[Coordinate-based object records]
-------
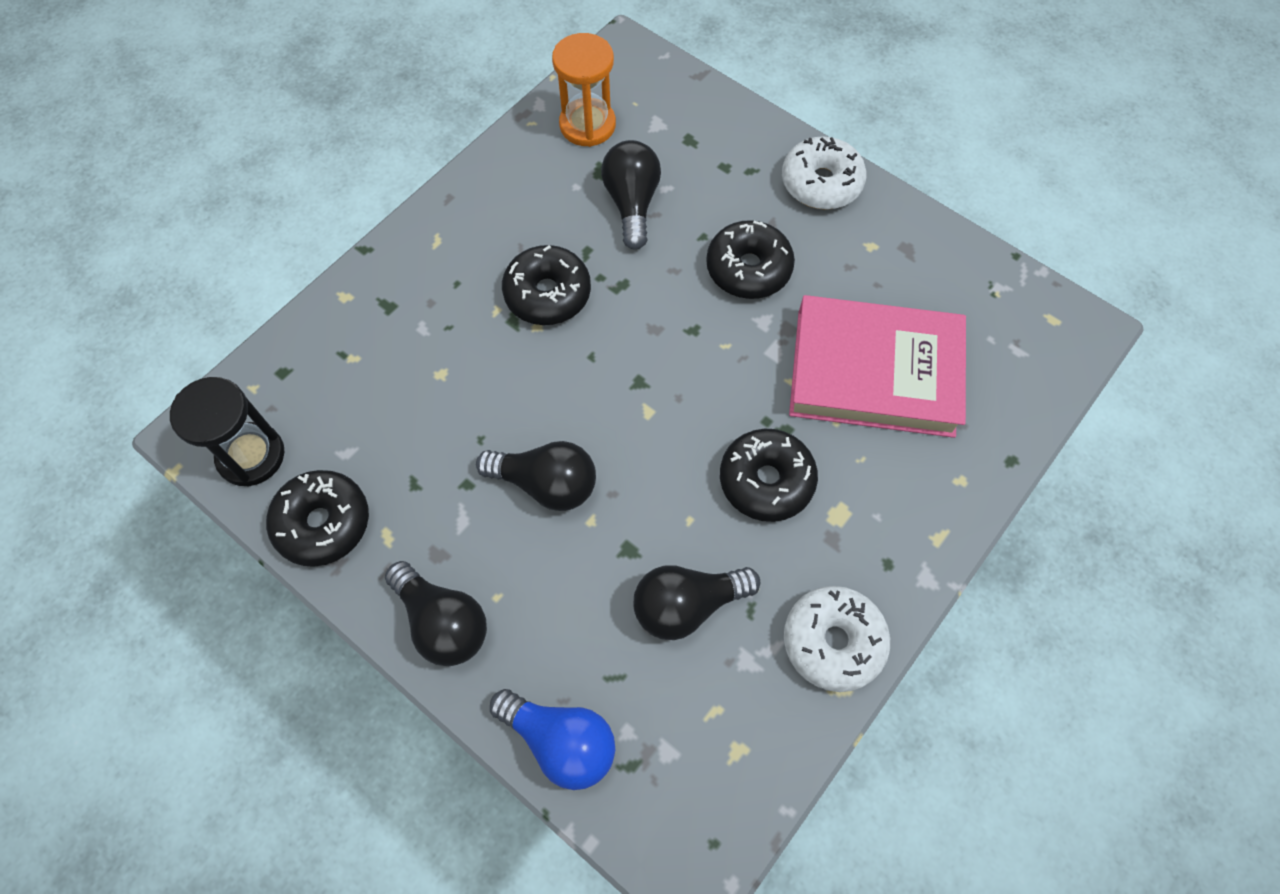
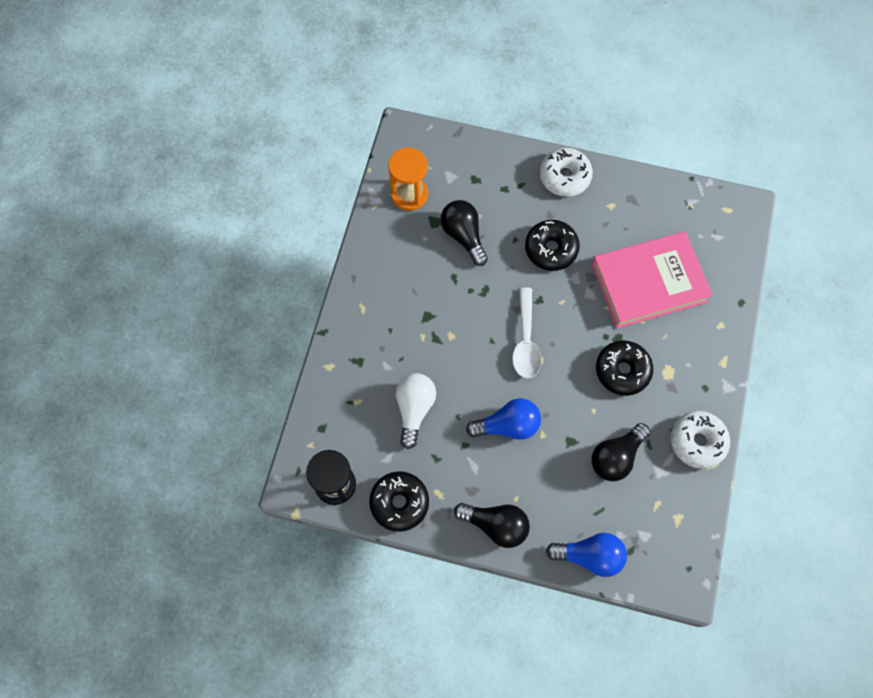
camera: 25 degrees left, 5 degrees up
(425, 402) = (414, 409): none -> white light bulb
(546, 484) = (507, 425): black light bulb -> blue light bulb
(547, 294) = (446, 314): black donut -> none
(641, 377) = (526, 341): none -> white spoon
-------
TASK TO CARRY OUT:
Please write out every entry exactly, but skip the pictures.

WRITTEN REPLY:
camera: 25 degrees left, 5 degrees up
(425, 402) = (414, 409): none -> white light bulb
(546, 484) = (507, 425): black light bulb -> blue light bulb
(547, 294) = (446, 314): black donut -> none
(641, 377) = (526, 341): none -> white spoon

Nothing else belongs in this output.